■ **Problem to solve**: The lines from the one with "SERVO2: SG90 -> DS3218" through the last line of the material below, copied exactly and free of pictures, make up the whole answer.

■ **Source records**:
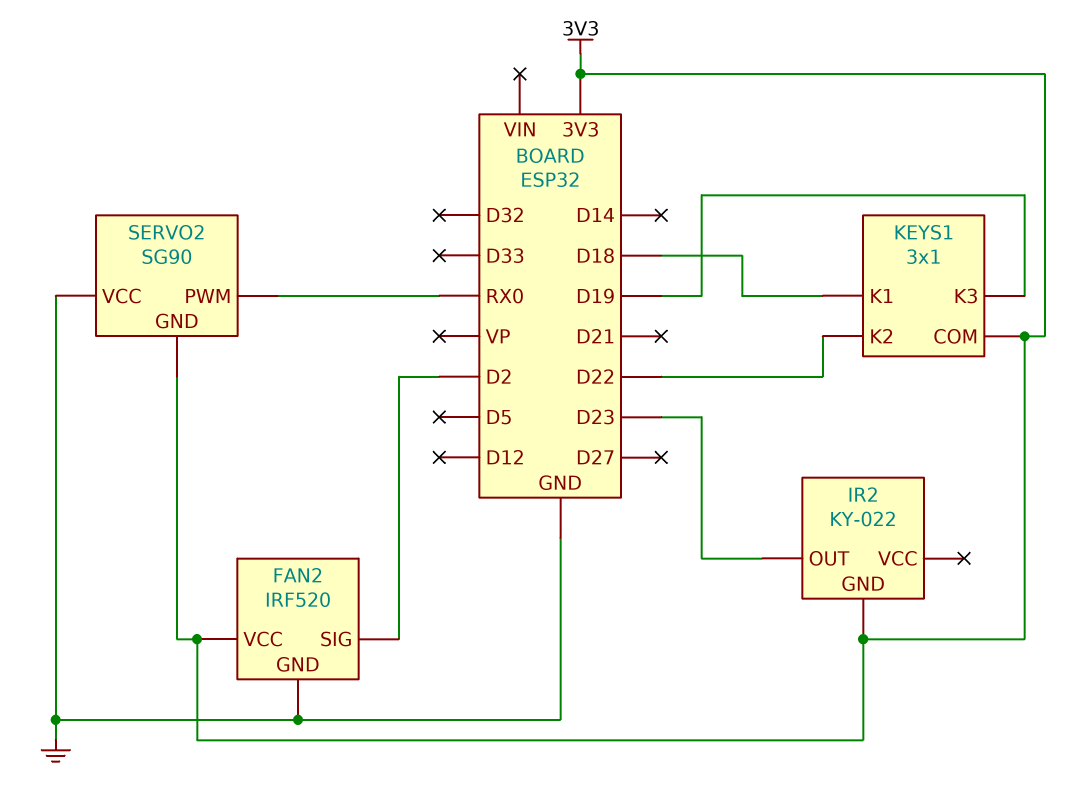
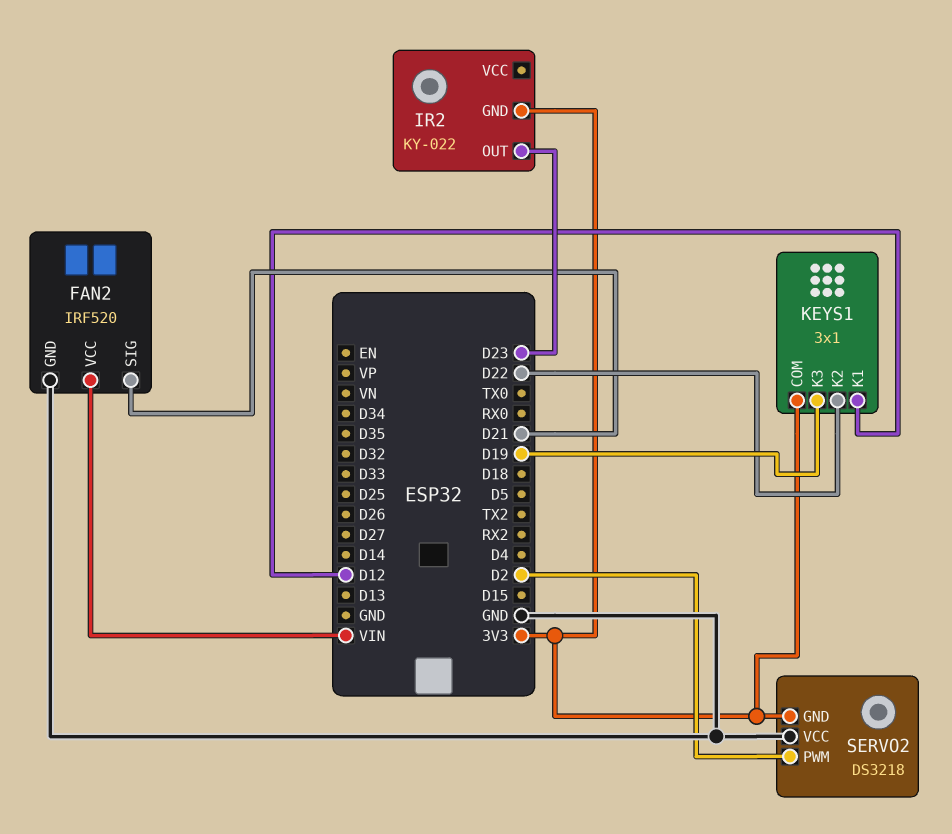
FAN2 pin SIG: D2 -> D21
FAN2 pin VCC: 3V3 -> VIN
KEYS1 pin K1: D18 -> D12
SERVO2: SG90 -> DS3218
SERVO2 pin PWM: RX0 -> D2

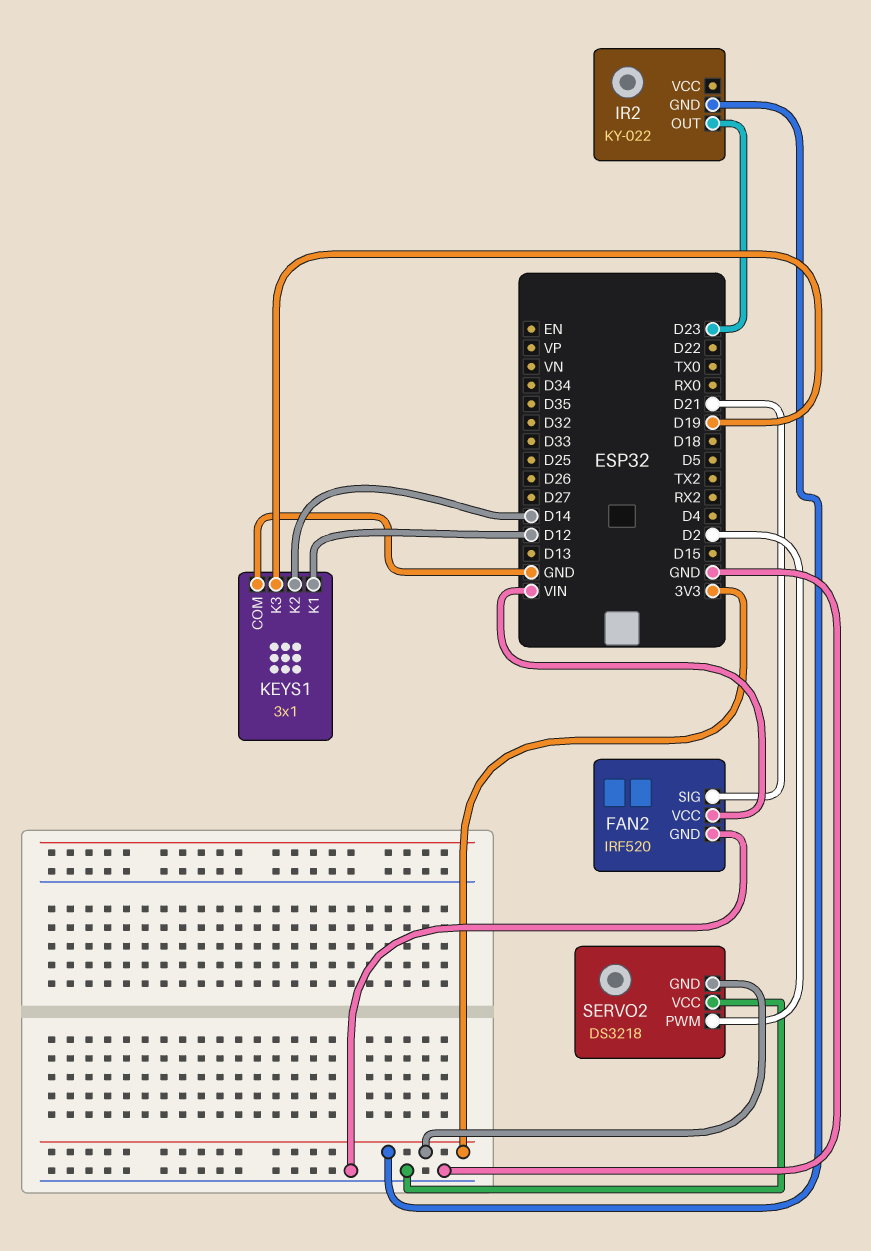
KEYS1 pin COM: 3V3 -> GND
KEYS1 pin K2: D22 -> D14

■ **Answer box**:
SERVO2: SG90 -> DS3218
SERVO2 pin PWM: RX0 -> D2

KEYS1 pin COM: 3V3 -> GND
KEYS1 pin K2: D22 -> D14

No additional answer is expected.